START RECORDS PROVIDED
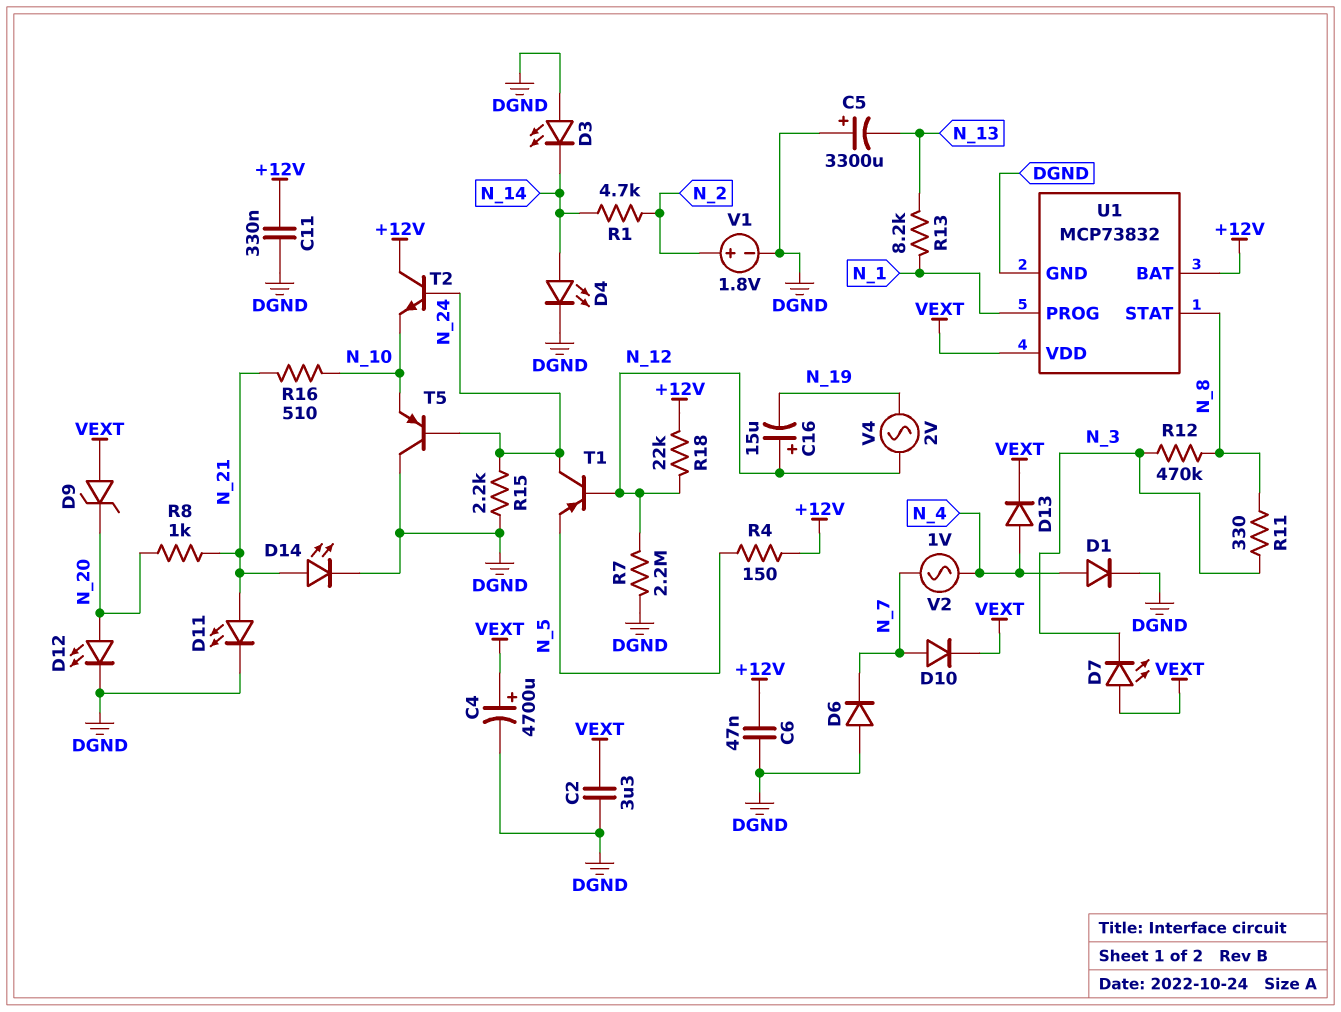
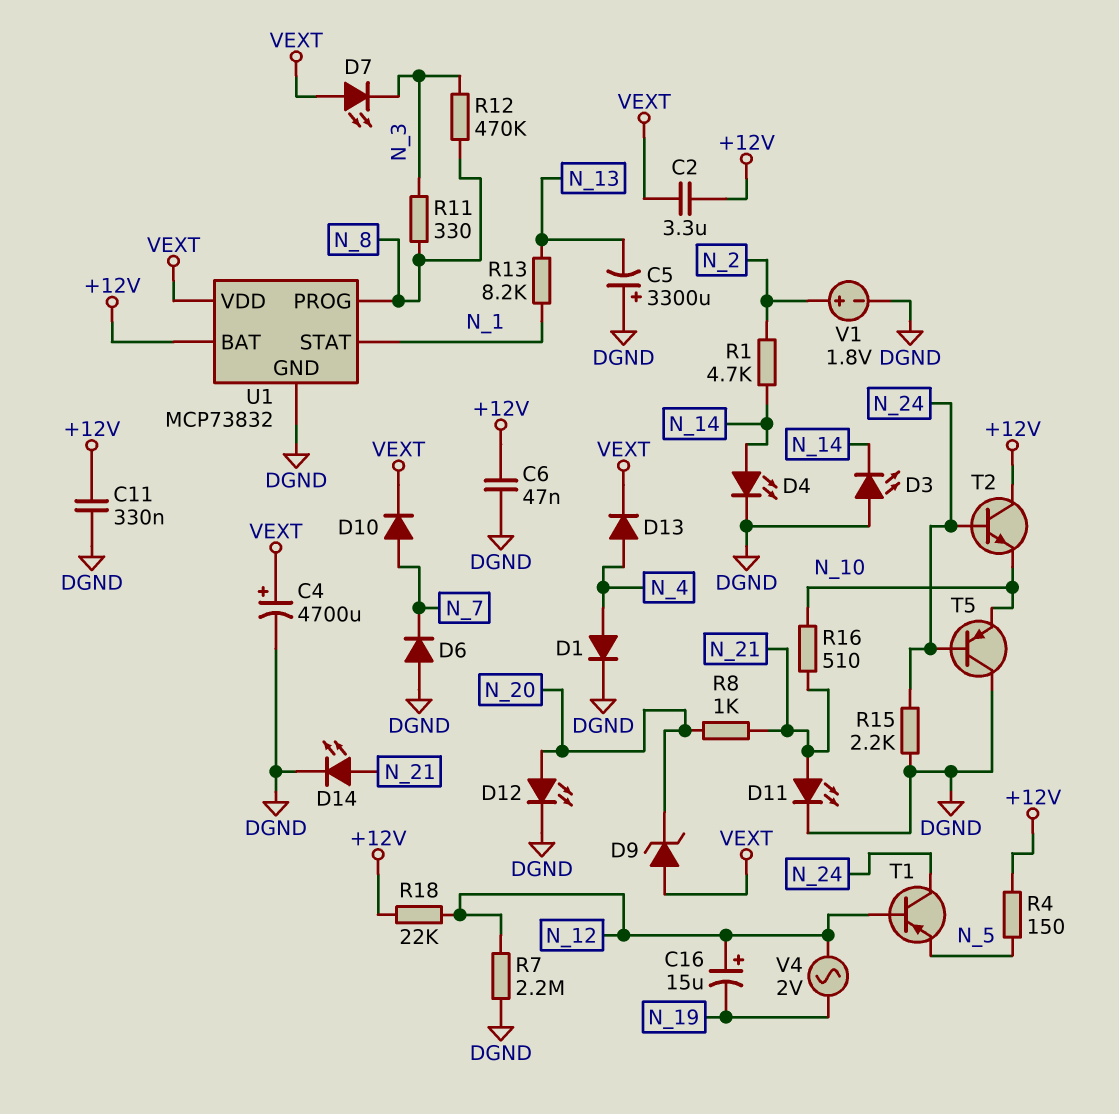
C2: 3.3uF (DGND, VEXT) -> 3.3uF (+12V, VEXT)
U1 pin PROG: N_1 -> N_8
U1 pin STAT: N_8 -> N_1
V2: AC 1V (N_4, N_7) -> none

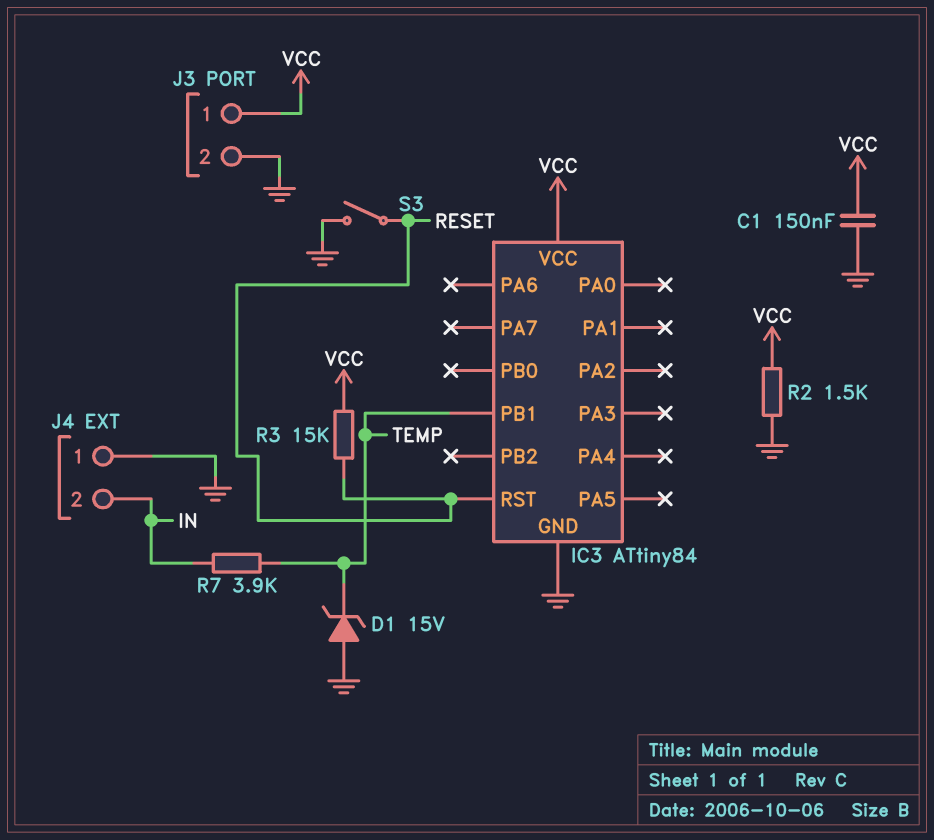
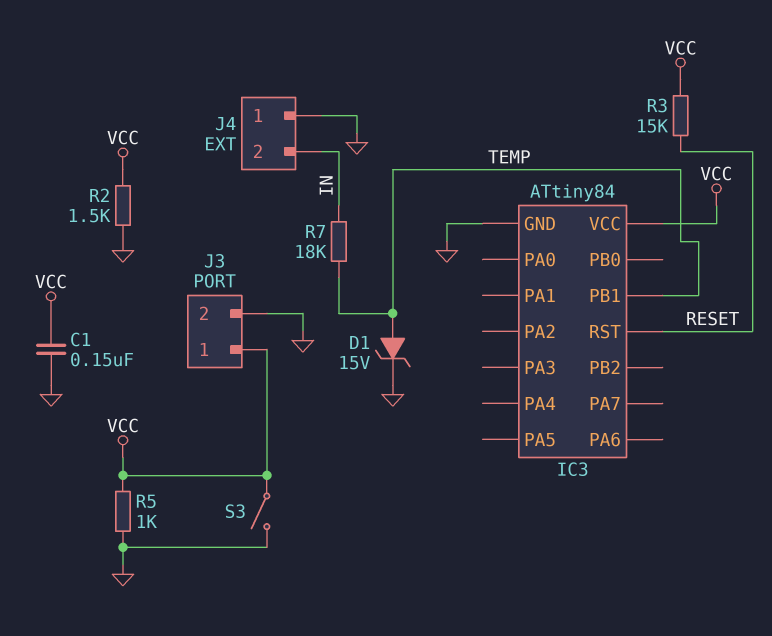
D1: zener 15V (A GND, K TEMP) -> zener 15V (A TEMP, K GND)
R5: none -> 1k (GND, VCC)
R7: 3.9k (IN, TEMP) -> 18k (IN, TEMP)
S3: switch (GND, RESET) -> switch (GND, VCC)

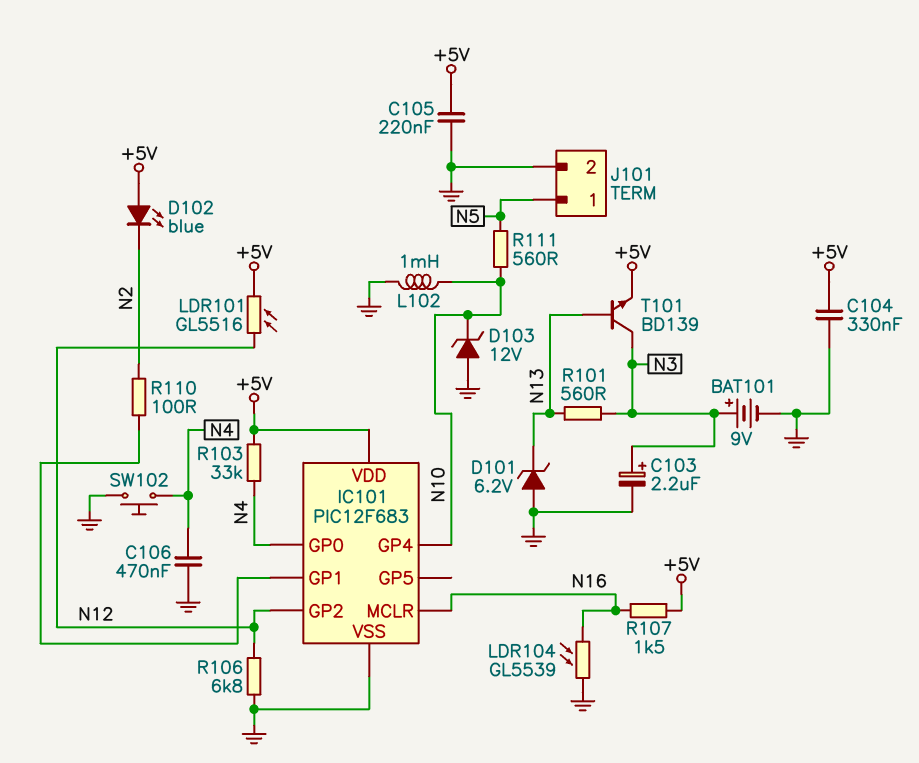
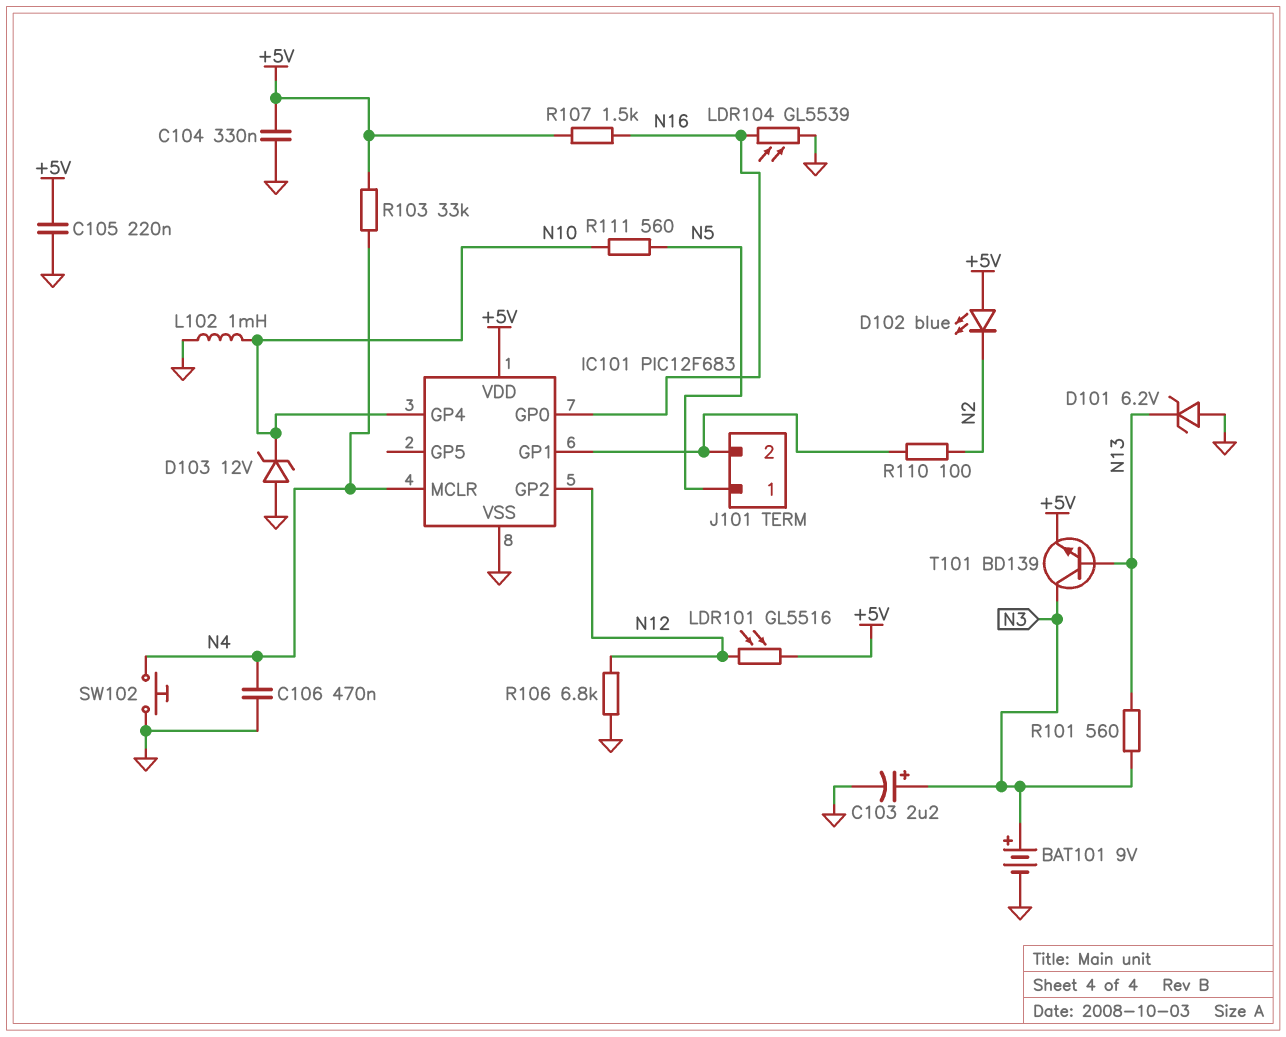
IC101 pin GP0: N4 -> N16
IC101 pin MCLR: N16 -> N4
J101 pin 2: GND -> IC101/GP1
END RECORDS PROVIDED
» BRIEF
Copy the material exactly. Do not include the pictures.

» THE COMPLETED TASK
C2: 3.3uF (DGND, VEXT) -> 3.3uF (+12V, VEXT)
U1 pin PROG: N_1 -> N_8
U1 pin STAT: N_8 -> N_1
V2: AC 1V (N_4, N_7) -> none

D1: zener 15V (A GND, K TEMP) -> zener 15V (A TEMP, K GND)
R5: none -> 1k (GND, VCC)
R7: 3.9k (IN, TEMP) -> 18k (IN, TEMP)
S3: switch (GND, RESET) -> switch (GND, VCC)

IC101 pin GP0: N4 -> N16
IC101 pin MCLR: N16 -> N4
J101 pin 2: GND -> IC101/GP1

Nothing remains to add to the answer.